* Data listing:
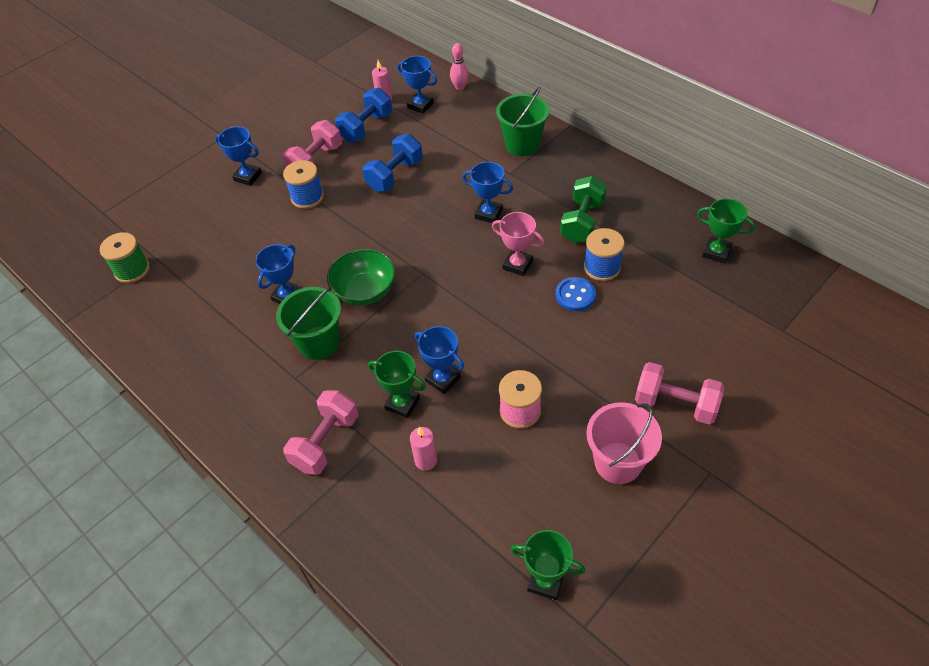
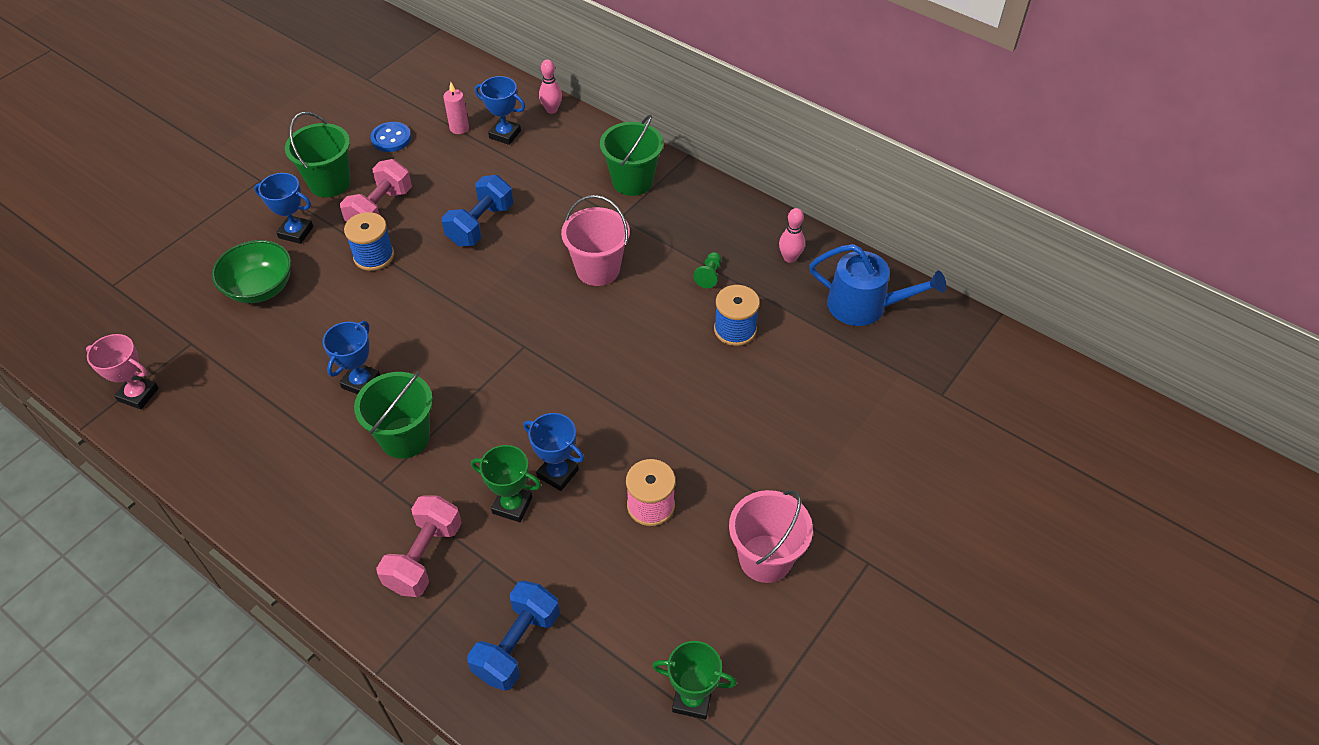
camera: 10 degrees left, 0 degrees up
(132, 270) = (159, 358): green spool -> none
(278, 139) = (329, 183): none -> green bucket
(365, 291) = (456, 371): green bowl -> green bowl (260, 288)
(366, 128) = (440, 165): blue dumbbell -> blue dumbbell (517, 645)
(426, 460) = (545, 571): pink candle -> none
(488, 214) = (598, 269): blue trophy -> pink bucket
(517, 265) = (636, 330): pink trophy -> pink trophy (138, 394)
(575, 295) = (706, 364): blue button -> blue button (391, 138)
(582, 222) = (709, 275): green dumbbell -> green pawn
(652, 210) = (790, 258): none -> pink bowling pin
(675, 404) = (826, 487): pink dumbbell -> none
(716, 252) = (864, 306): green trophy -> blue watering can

==

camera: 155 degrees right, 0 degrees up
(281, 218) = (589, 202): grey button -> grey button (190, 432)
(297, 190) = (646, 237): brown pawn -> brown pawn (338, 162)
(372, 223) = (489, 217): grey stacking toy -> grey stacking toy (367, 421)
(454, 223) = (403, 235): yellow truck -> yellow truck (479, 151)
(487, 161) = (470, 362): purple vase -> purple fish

--

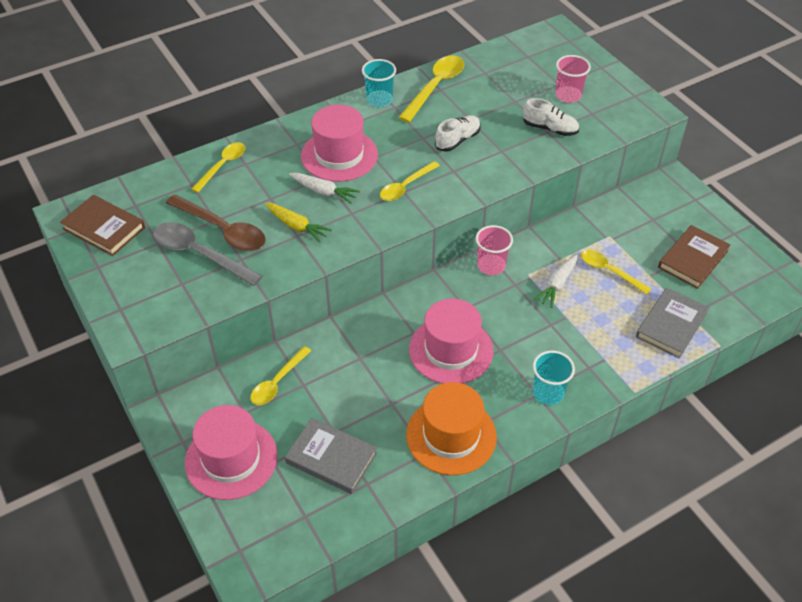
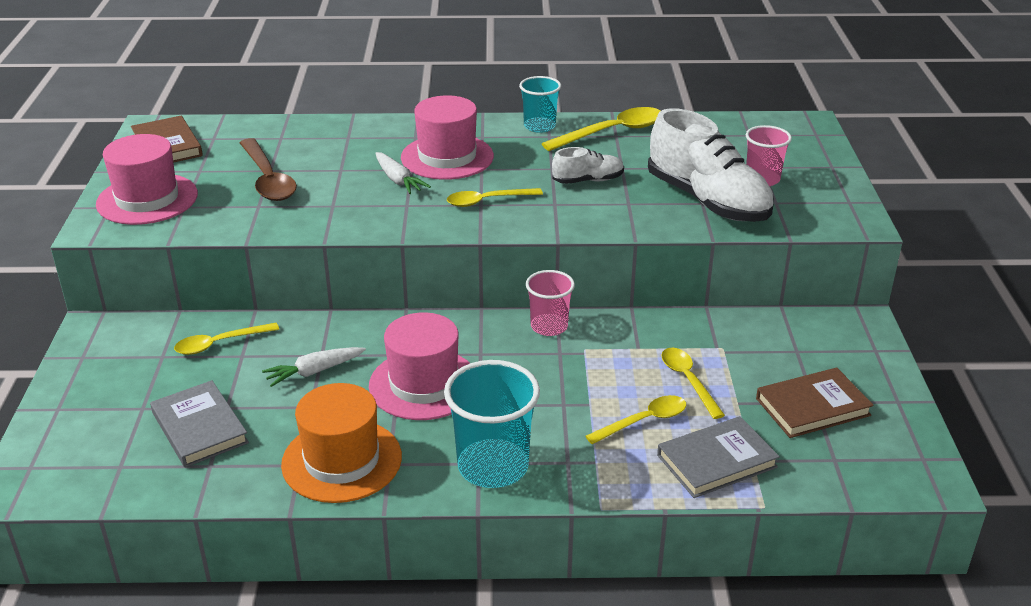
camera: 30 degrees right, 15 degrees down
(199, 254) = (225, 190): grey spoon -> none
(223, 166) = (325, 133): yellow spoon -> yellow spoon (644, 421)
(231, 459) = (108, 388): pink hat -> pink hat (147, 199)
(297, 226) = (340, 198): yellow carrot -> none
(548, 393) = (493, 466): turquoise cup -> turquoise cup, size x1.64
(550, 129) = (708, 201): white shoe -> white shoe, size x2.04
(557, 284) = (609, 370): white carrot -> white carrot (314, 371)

* What you will do: Scan the data for the string "degrees" and copy each line in which it occurs.

* Expected answer:
camera: 10 degrees left, 0 degrees up
camera: 155 degrees right, 0 degrees up
camera: 30 degrees right, 15 degrees down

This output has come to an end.